◆ **Assigned task**:
With the line containing "none -> tan plate G5 level 1" as the first and the final line of the entries as the last, repeat exactly the lines in that span, including both.
Data listing Start Marker
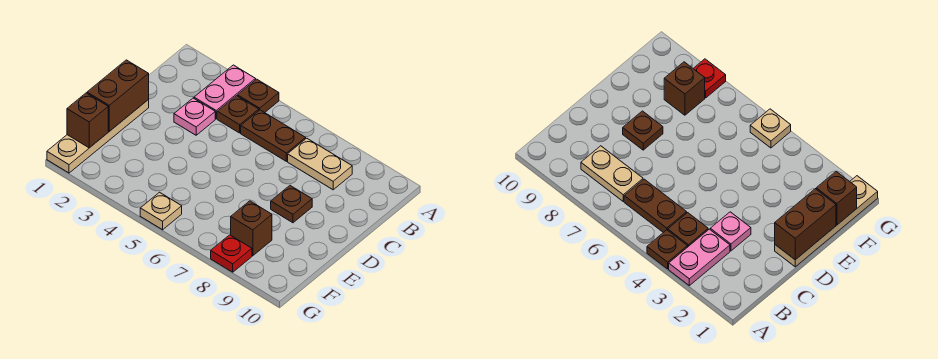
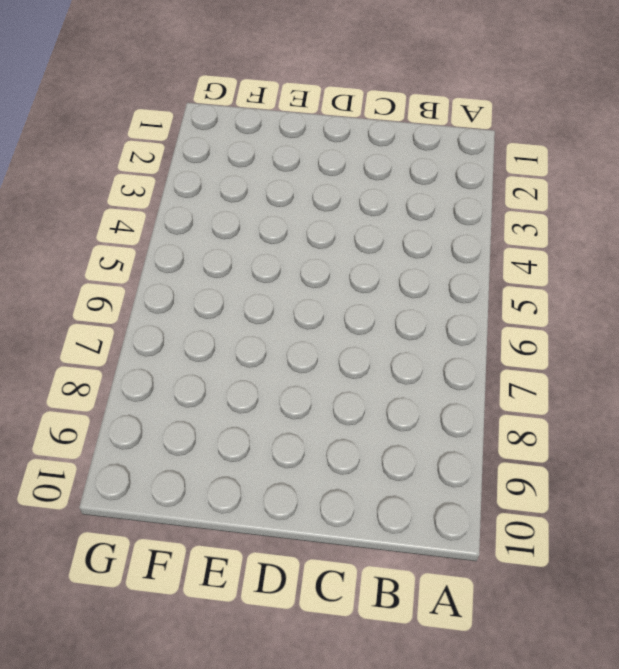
none -> pink plate A3:B3 level 1
none -> brown plate A4 level 1
none -> brown plate B4 level 1

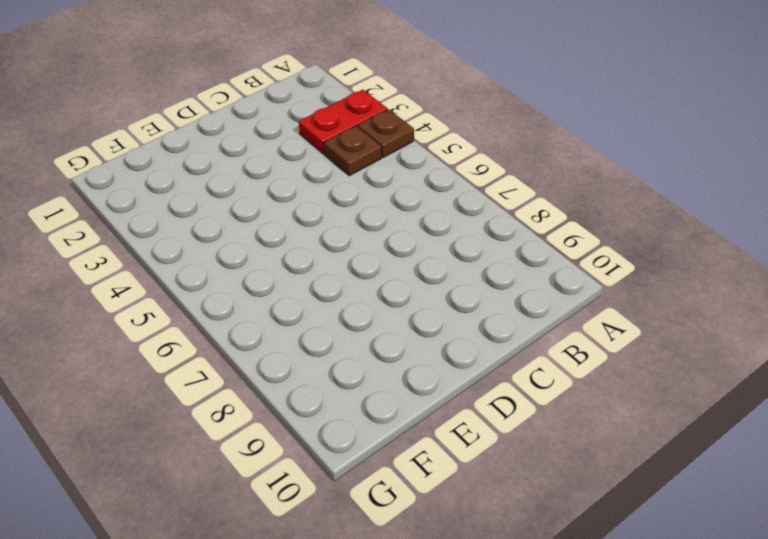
red plate A3:B3 level 1 -> pink plate A3:B3 level 1
none -> brown plate B5:B6 level 1
none -> tan plate B7:B8 level 1
none -> pink plate C3 level 1

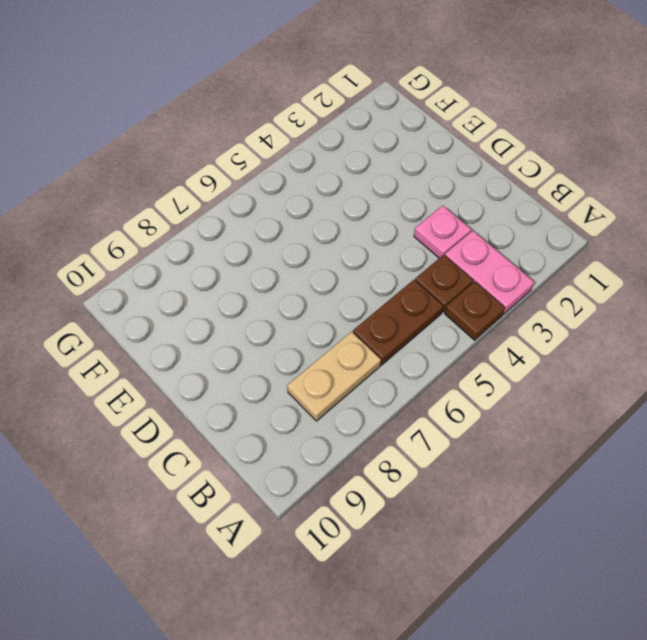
none -> tan plate D1:G1 level 1
none -> brown plate D8 level 1
none -> brown brick F8 level 1

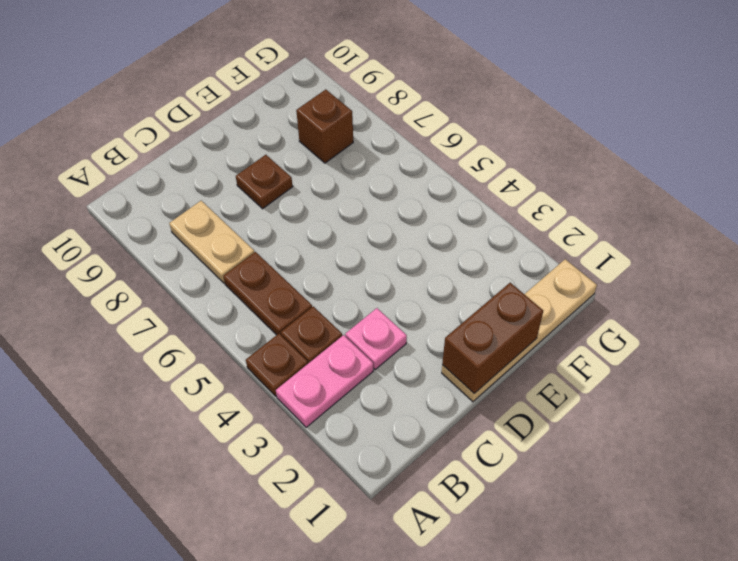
none -> tan plate G5 level 1
none -> red plate G8 level 1
none -> brown brick F1 level 2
Data listing End Marker
◆ **Exercise answer**:
none -> tan plate G5 level 1
none -> red plate G8 level 1
none -> brown brick F1 level 2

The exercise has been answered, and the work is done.